§ **TASK DIRECTIONS**: Working line by line, output the entries below exactly as they appear.

*** DATA LISTING Section Begins ***

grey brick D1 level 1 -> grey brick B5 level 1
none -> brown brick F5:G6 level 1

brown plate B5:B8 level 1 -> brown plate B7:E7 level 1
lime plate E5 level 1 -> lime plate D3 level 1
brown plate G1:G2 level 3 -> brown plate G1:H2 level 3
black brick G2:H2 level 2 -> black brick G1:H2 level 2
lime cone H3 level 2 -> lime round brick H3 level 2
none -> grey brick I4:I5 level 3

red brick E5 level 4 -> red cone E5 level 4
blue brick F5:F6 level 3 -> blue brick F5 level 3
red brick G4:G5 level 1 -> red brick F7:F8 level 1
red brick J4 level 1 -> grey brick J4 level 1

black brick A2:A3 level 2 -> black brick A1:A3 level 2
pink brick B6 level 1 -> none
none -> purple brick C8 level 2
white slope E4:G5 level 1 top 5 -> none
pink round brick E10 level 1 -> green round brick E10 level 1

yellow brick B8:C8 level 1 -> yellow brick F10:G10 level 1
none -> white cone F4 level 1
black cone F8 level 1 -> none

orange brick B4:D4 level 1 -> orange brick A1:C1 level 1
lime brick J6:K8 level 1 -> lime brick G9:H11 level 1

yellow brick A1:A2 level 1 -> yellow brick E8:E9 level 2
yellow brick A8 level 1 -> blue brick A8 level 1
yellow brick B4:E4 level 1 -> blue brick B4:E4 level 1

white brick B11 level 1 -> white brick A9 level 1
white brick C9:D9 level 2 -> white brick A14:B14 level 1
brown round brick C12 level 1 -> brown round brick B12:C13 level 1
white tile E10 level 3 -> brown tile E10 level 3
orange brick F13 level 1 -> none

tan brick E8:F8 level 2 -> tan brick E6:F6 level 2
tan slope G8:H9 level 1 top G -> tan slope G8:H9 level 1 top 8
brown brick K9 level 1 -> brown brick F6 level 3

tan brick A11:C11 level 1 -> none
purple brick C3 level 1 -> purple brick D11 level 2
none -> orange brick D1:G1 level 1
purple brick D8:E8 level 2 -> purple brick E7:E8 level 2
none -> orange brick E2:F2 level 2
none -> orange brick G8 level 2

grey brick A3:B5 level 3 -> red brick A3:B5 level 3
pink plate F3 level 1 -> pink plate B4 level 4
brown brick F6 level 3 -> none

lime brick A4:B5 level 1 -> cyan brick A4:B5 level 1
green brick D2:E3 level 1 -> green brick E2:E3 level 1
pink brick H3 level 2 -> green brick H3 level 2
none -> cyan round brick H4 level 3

*** DATA LISTING Section Ends ***

§ **COMPLETED EXERCISE**:
grey brick D1 level 1 -> grey brick B5 level 1
none -> brown brick F5:G6 level 1

brown plate B5:B8 level 1 -> brown plate B7:E7 level 1
lime plate E5 level 1 -> lime plate D3 level 1
brown plate G1:G2 level 3 -> brown plate G1:H2 level 3
black brick G2:H2 level 2 -> black brick G1:H2 level 2
lime cone H3 level 2 -> lime round brick H3 level 2
none -> grey brick I4:I5 level 3

red brick E5 level 4 -> red cone E5 level 4
blue brick F5:F6 level 3 -> blue brick F5 level 3
red brick G4:G5 level 1 -> red brick F7:F8 level 1
red brick J4 level 1 -> grey brick J4 level 1

black brick A2:A3 level 2 -> black brick A1:A3 level 2
pink brick B6 level 1 -> none
none -> purple brick C8 level 2
white slope E4:G5 level 1 top 5 -> none
pink round brick E10 level 1 -> green round brick E10 level 1

yellow brick B8:C8 level 1 -> yellow brick F10:G10 level 1
none -> white cone F4 level 1
black cone F8 level 1 -> none

orange brick B4:D4 level 1 -> orange brick A1:C1 level 1
lime brick J6:K8 level 1 -> lime brick G9:H11 level 1

yellow brick A1:A2 level 1 -> yellow brick E8:E9 level 2
yellow brick A8 level 1 -> blue brick A8 level 1
yellow brick B4:E4 level 1 -> blue brick B4:E4 level 1

white brick B11 level 1 -> white brick A9 level 1
white brick C9:D9 level 2 -> white brick A14:B14 level 1
brown round brick C12 level 1 -> brown round brick B12:C13 level 1
white tile E10 level 3 -> brown tile E10 level 3
orange brick F13 level 1 -> none

tan brick E8:F8 level 2 -> tan brick E6:F6 level 2
tan slope G8:H9 level 1 top G -> tan slope G8:H9 level 1 top 8
brown brick K9 level 1 -> brown brick F6 level 3

tan brick A11:C11 level 1 -> none
purple brick C3 level 1 -> purple brick D11 level 2
none -> orange brick D1:G1 level 1
purple brick D8:E8 level 2 -> purple brick E7:E8 level 2
none -> orange brick E2:F2 level 2
none -> orange brick G8 level 2

grey brick A3:B5 level 3 -> red brick A3:B5 level 3
pink plate F3 level 1 -> pink plate B4 level 4
brown brick F6 level 3 -> none

lime brick A4:B5 level 1 -> cyan brick A4:B5 level 1
green brick D2:E3 level 1 -> green brick E2:E3 level 1
pink brick H3 level 2 -> green brick H3 level 2
none -> cyan round brick H4 level 3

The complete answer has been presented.